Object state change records
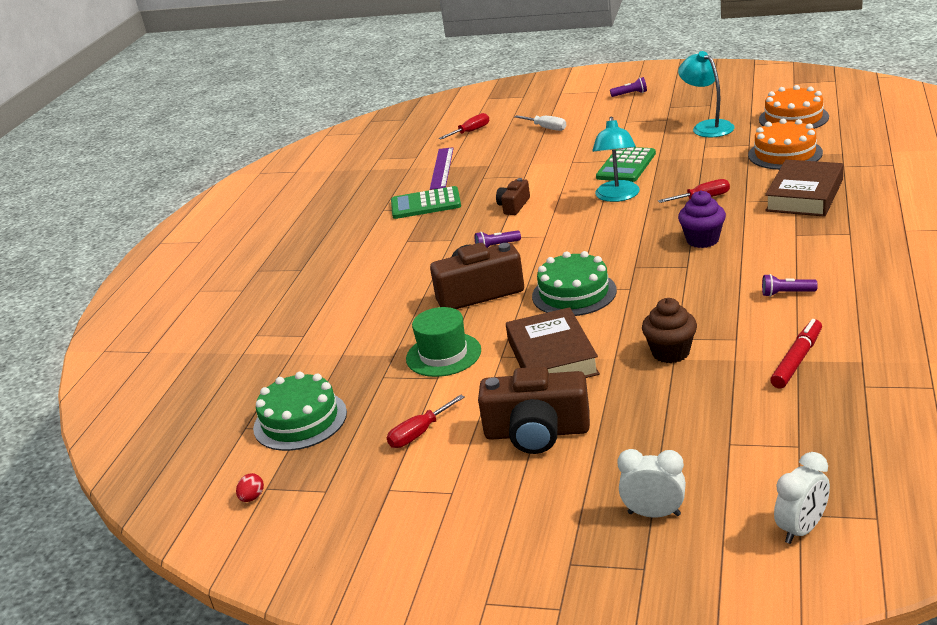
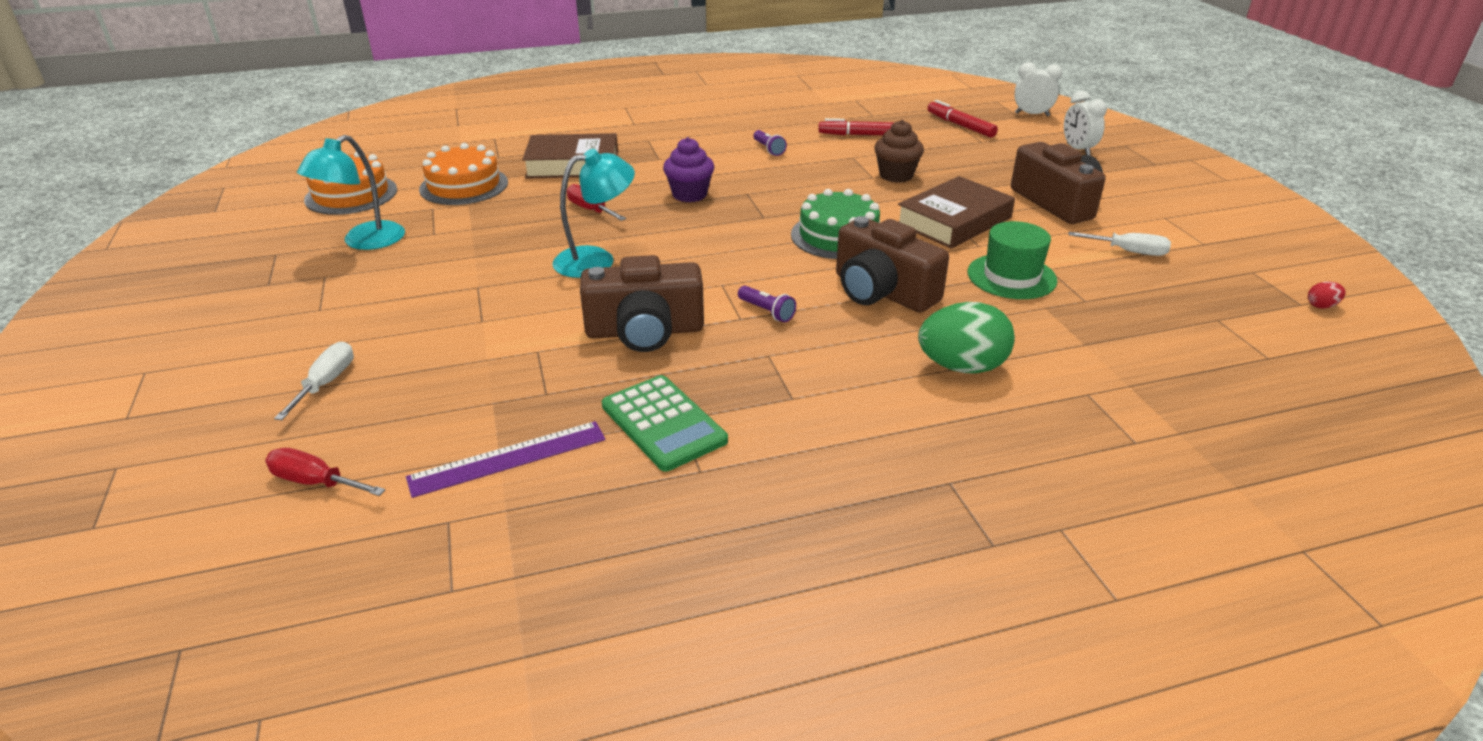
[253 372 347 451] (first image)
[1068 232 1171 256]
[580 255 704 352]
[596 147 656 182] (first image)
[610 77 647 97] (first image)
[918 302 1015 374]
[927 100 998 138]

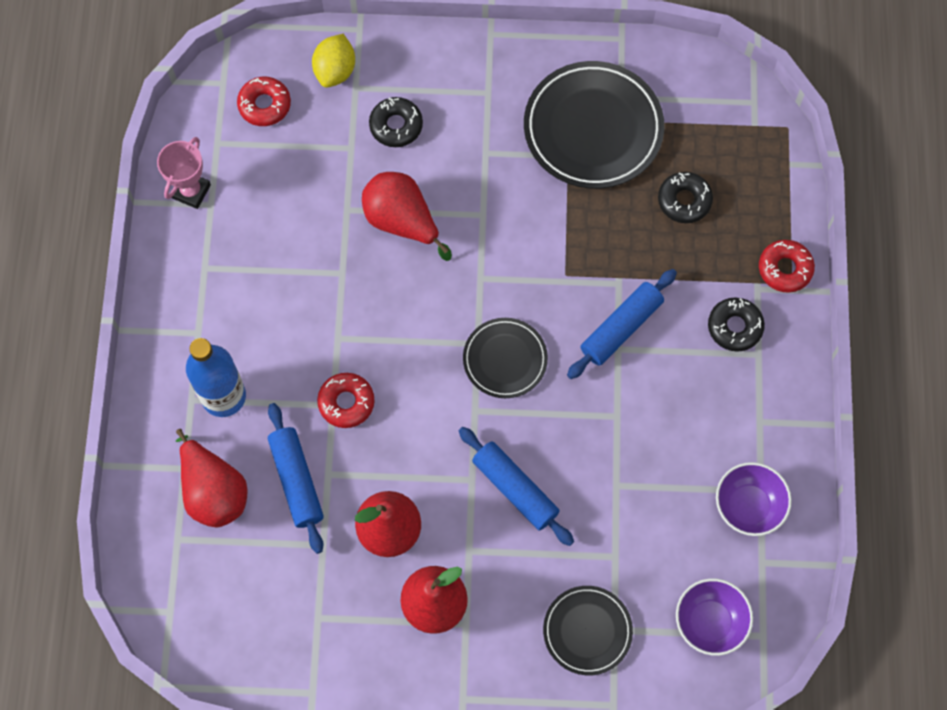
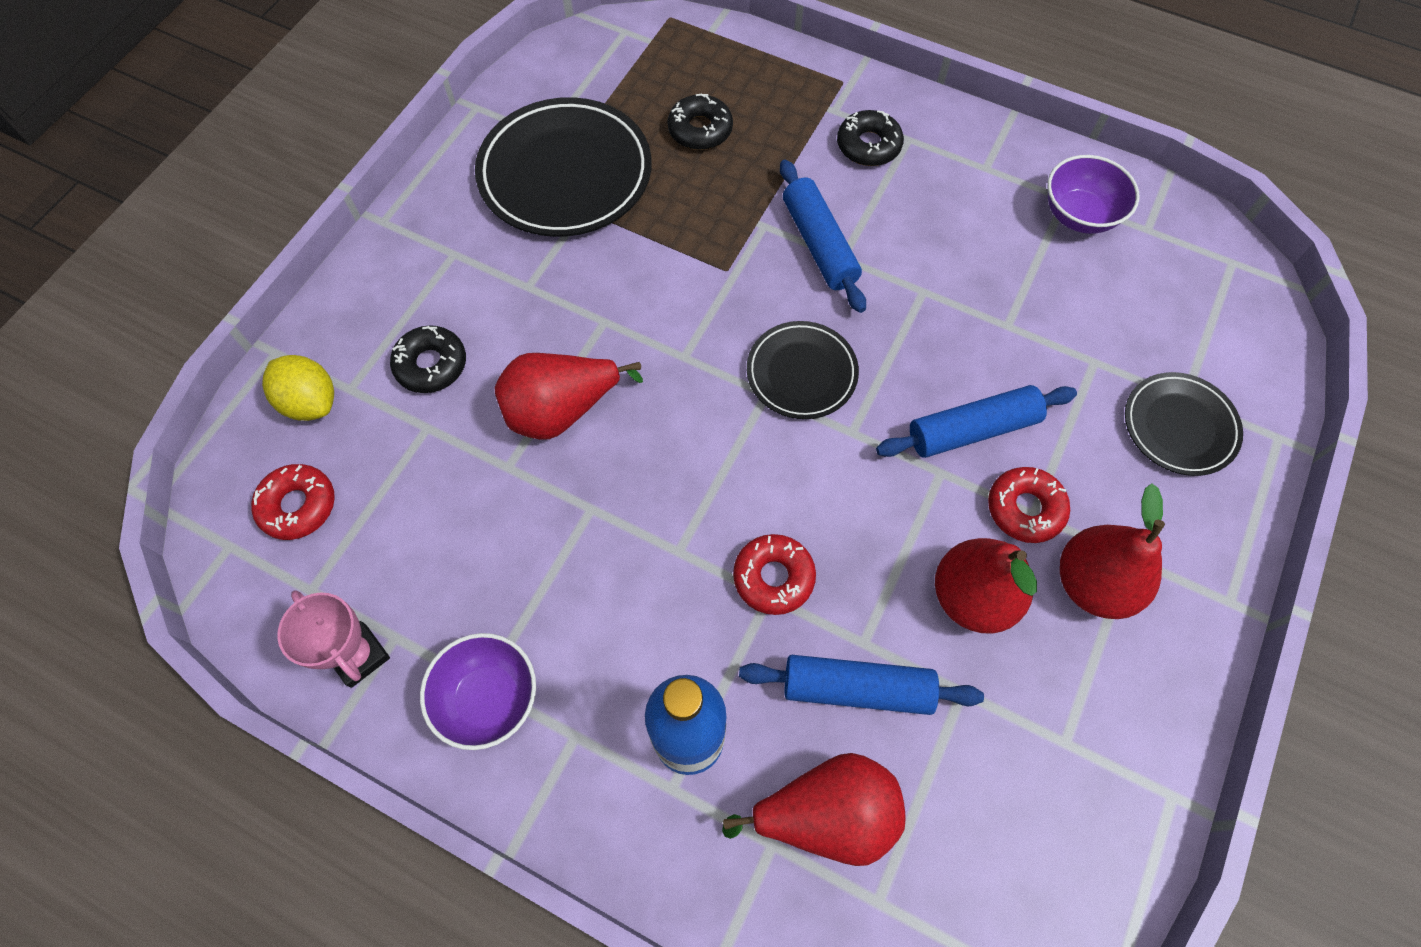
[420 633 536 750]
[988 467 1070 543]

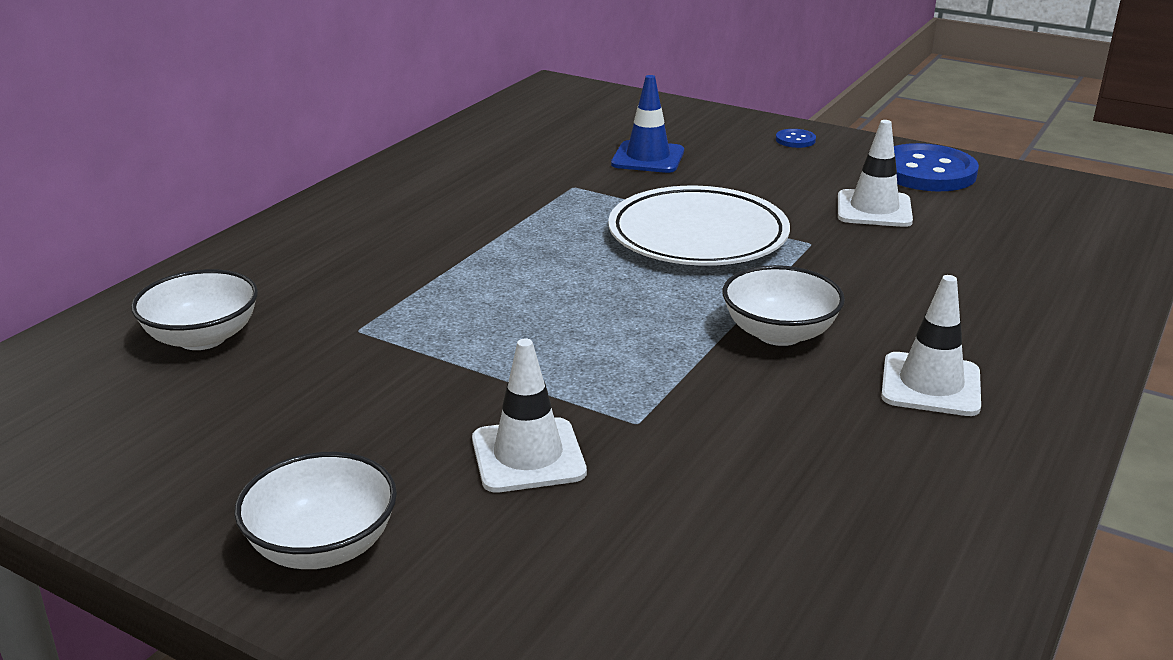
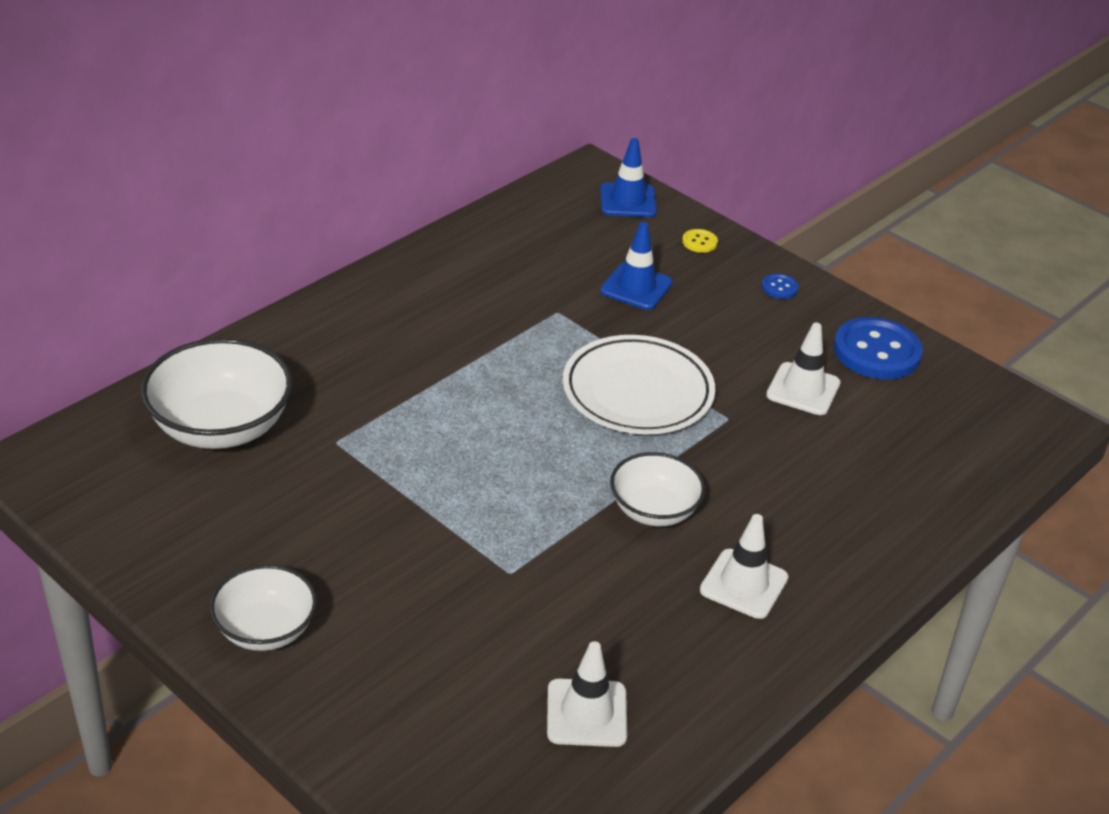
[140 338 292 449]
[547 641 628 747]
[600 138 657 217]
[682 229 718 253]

▶ _ASSIGNMENT_
All of the entries must be reproduced exactly, apart from the pictures, which are to be dropped.

▶ _EXERCISE SOLUTION_
[253 372 347 451] (first image)
[1068 232 1171 256]
[580 255 704 352]
[596 147 656 182] (first image)
[610 77 647 97] (first image)
[918 302 1015 374]
[927 100 998 138]

[420 633 536 750]
[988 467 1070 543]

[140 338 292 449]
[547 641 628 747]
[600 138 657 217]
[682 229 718 253]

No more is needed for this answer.